> [Requirement] Please quote exactly the lines below from the line containing "blue book: 0 -> 1" to the line containing "turquoise light bulb: 1 -> 2", both lines included, and nothing else.
▼
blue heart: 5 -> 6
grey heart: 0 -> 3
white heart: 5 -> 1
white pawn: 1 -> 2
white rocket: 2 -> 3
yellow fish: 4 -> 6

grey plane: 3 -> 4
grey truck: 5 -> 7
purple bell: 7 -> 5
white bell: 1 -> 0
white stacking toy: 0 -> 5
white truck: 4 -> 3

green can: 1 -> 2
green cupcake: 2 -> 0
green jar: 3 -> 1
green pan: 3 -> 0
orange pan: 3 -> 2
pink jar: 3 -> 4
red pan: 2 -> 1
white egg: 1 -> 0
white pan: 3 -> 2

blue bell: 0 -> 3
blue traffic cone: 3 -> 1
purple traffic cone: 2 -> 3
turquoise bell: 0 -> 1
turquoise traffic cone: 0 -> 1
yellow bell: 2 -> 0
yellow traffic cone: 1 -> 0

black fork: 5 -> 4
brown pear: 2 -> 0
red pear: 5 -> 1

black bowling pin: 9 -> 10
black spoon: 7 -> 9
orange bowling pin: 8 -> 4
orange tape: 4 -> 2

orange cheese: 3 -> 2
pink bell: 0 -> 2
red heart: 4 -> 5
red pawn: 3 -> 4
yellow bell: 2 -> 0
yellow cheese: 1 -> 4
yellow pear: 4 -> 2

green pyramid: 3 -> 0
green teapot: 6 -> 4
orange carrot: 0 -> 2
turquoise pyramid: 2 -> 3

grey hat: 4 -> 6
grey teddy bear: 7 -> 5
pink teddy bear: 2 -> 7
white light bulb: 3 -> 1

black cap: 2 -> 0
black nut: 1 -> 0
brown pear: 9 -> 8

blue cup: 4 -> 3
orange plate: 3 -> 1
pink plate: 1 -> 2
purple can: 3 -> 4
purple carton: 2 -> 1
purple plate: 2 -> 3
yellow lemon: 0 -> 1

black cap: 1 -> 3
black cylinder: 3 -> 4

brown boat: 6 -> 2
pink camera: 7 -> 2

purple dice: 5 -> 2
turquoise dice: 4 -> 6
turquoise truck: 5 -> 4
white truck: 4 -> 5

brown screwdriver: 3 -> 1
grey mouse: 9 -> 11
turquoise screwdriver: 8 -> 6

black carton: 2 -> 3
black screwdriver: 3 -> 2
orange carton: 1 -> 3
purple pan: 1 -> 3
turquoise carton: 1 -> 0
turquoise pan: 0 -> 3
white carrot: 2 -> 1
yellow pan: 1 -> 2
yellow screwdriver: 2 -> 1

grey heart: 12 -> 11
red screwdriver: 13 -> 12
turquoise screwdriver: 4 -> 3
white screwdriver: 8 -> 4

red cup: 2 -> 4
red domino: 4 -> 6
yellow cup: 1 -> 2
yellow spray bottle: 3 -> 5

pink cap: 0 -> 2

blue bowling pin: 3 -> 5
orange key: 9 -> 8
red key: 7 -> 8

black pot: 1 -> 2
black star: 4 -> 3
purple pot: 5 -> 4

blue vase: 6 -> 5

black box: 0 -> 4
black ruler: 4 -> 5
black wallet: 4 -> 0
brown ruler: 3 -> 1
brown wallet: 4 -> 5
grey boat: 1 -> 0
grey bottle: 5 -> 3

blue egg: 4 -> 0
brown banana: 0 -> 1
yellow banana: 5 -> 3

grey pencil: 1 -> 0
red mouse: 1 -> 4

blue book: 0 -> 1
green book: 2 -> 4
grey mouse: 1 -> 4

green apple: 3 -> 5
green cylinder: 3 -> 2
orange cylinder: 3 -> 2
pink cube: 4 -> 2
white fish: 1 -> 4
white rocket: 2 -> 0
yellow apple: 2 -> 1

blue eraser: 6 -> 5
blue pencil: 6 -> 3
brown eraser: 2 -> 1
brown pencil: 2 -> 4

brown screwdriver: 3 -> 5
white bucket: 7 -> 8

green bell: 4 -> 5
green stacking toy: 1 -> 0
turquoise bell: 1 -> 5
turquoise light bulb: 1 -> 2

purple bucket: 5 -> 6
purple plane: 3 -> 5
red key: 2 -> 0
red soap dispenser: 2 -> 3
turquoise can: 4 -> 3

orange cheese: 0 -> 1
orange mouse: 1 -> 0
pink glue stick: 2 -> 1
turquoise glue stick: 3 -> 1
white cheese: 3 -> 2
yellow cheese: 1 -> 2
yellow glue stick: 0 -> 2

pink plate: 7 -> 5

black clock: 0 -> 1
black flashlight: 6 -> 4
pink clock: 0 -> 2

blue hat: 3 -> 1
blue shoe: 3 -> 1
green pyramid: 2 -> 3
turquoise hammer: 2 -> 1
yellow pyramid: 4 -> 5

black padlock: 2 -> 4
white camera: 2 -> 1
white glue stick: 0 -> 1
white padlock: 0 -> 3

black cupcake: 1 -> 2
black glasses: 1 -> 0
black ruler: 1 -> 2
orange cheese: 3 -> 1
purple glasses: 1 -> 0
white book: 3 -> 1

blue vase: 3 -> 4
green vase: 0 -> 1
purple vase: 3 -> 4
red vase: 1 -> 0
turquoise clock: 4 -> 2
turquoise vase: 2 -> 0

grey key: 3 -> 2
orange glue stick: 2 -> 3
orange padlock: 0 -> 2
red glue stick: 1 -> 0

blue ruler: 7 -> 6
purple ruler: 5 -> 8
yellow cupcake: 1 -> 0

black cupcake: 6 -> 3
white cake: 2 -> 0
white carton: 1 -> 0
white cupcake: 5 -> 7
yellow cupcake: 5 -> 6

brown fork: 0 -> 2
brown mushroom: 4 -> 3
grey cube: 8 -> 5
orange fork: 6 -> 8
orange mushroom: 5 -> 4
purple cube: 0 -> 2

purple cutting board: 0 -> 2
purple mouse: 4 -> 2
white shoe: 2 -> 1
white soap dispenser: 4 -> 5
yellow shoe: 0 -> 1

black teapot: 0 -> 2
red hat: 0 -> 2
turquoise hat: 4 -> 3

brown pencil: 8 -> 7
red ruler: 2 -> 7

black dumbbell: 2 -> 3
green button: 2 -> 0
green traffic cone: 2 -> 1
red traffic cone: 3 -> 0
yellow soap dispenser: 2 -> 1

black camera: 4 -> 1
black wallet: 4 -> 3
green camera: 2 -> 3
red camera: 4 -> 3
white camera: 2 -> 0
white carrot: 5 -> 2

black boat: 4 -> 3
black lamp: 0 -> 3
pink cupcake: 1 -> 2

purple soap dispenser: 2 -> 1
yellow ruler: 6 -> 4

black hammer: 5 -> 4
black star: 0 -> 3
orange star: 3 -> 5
▲
> [Answer to the exercise]
blue book: 0 -> 1
green book: 2 -> 4
grey mouse: 1 -> 4

green apple: 3 -> 5
green cylinder: 3 -> 2
orange cylinder: 3 -> 2
pink cube: 4 -> 2
white fish: 1 -> 4
white rocket: 2 -> 0
yellow apple: 2 -> 1

blue eraser: 6 -> 5
blue pencil: 6 -> 3
brown eraser: 2 -> 1
brown pencil: 2 -> 4

brown screwdriver: 3 -> 5
white bucket: 7 -> 8

green bell: 4 -> 5
green stacking toy: 1 -> 0
turquoise bell: 1 -> 5
turquoise light bulb: 1 -> 2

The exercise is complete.